What the exercise asks> Across the records that follow, count each line holding "orange", and write only the total.

Input data>

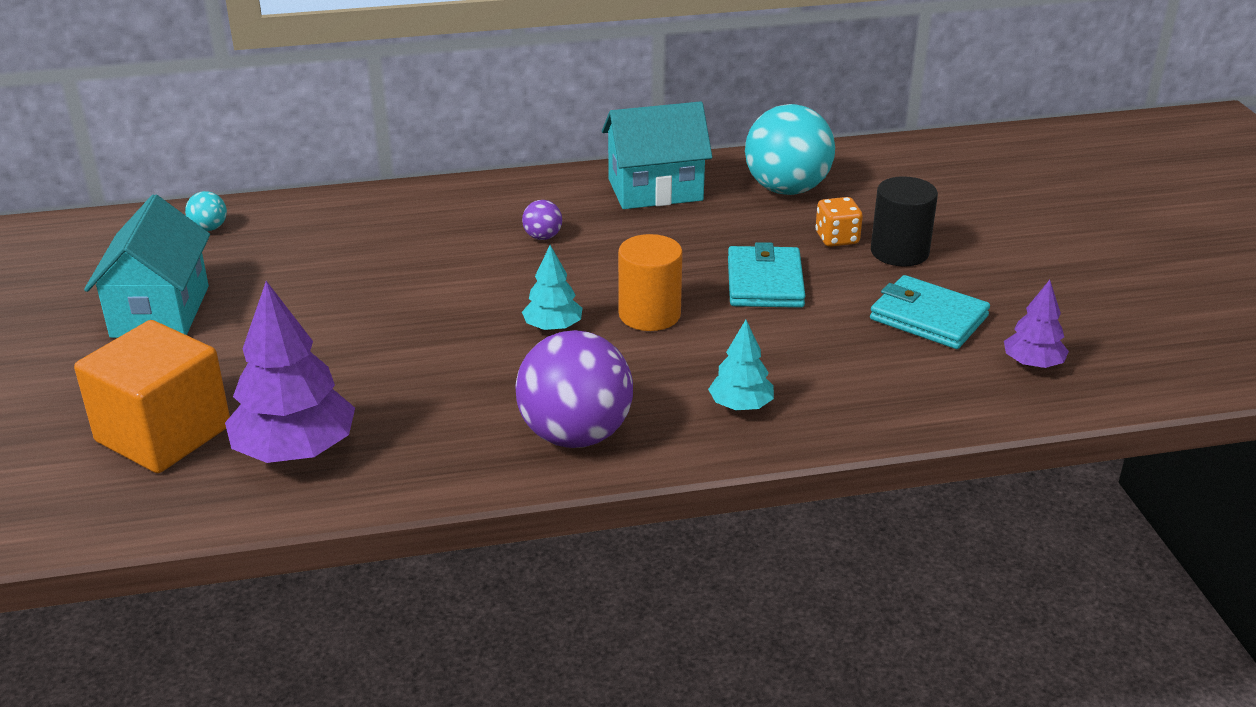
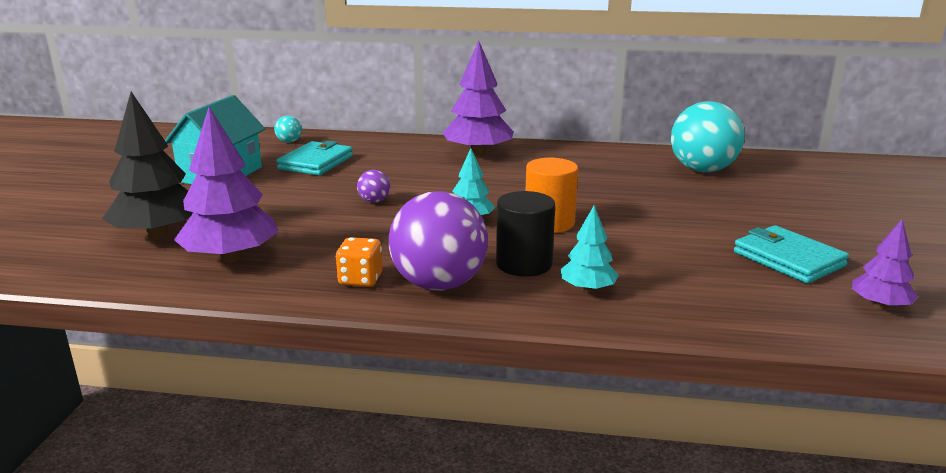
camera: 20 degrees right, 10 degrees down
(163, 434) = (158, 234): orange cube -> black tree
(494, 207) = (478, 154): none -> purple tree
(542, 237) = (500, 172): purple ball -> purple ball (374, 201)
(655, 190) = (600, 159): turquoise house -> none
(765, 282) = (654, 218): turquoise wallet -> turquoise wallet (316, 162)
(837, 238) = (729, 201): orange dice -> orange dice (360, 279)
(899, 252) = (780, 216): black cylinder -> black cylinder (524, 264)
==
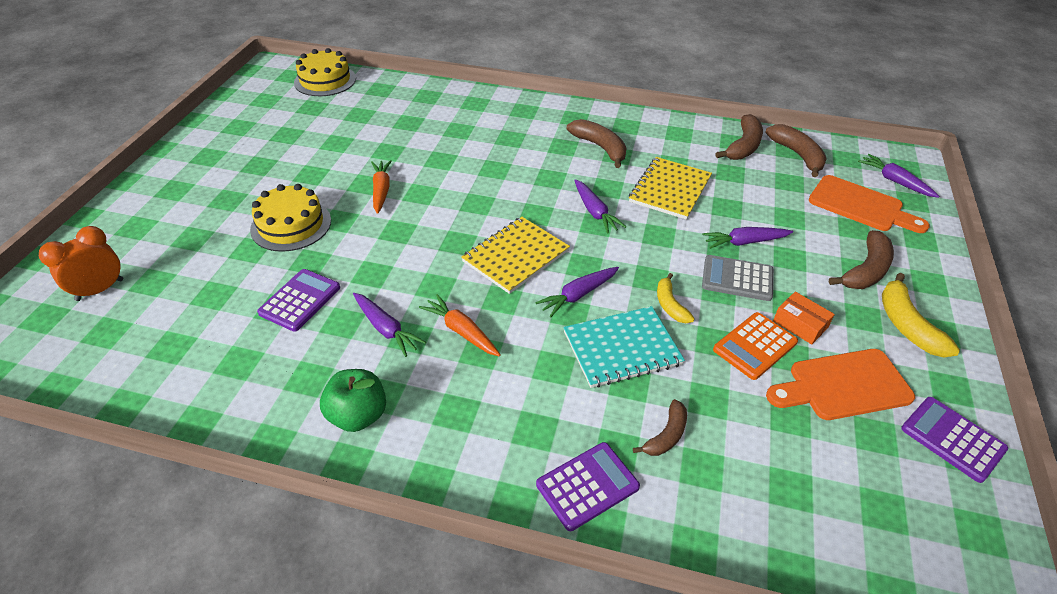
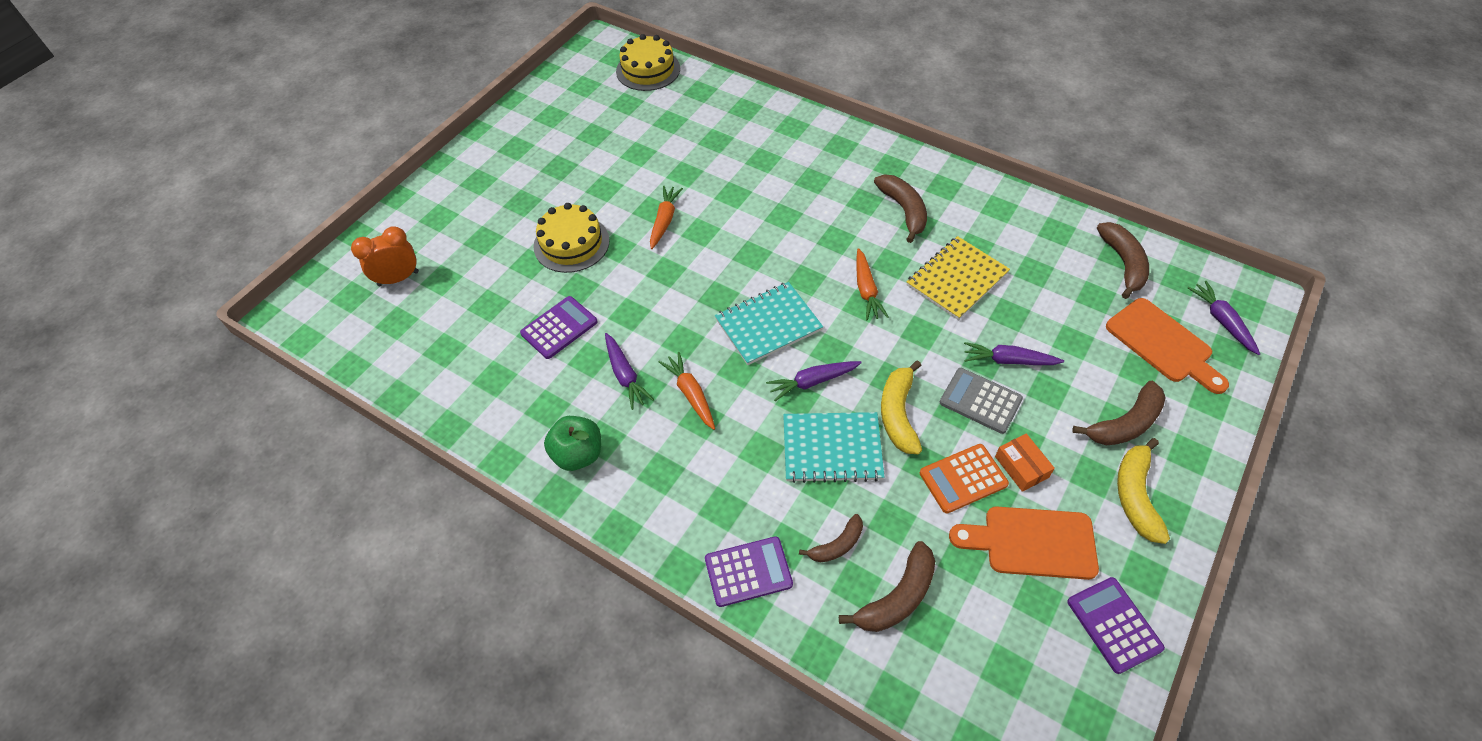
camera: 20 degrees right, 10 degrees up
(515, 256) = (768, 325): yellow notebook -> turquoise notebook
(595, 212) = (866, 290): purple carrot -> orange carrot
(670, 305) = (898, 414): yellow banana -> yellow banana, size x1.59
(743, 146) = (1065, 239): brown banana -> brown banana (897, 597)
---
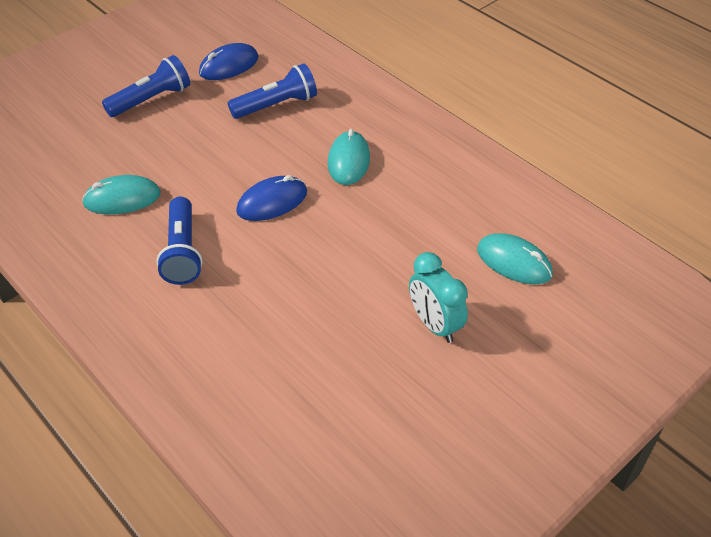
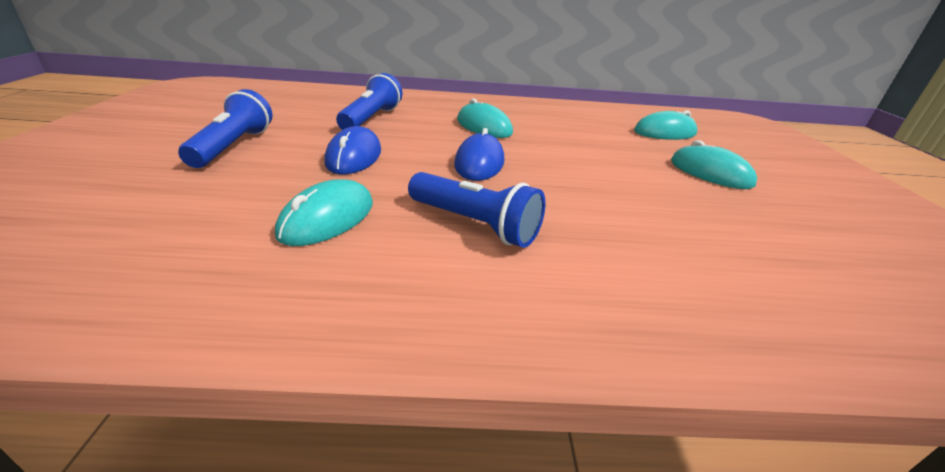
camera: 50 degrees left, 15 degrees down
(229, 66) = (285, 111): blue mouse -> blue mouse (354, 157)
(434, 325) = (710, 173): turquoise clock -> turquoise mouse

Answer space> 3